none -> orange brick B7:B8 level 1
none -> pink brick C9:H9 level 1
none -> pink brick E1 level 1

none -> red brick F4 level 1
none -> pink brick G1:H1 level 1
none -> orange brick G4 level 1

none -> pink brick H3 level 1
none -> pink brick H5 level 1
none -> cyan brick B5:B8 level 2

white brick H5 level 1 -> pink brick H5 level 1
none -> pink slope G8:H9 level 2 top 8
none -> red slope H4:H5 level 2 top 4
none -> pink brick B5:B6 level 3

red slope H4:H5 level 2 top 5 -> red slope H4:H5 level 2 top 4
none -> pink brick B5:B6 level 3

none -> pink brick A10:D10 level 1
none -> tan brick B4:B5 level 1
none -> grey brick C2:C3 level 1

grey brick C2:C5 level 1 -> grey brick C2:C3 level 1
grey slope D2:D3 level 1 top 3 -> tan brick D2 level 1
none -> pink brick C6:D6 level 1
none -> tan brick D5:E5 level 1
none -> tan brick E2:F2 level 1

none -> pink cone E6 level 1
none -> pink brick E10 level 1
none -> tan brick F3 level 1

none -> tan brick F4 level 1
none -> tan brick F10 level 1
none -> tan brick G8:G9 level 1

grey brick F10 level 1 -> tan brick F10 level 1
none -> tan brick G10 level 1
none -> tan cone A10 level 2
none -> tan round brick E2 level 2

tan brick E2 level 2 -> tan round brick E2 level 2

▬▬▬

◆ **Exercise objective**
Everything above from the line containing "none -> red slope H4:H5 level 2 top 4" down to the line containing "grey brick C2:C5" is to be transcribed exactly, with both of those lines included and nothing else added.

◆ **Worked solution**
none -> red slope H4:H5 level 2 top 4
none -> pink brick B5:B6 level 3

red slope H4:H5 level 2 top 5 -> red slope H4:H5 level 2 top 4
none -> pink brick B5:B6 level 3

none -> pink brick A10:D10 level 1
none -> tan brick B4:B5 level 1
none -> grey brick C2:C3 level 1

grey brick C2:C5 level 1 -> grey brick C2:C3 level 1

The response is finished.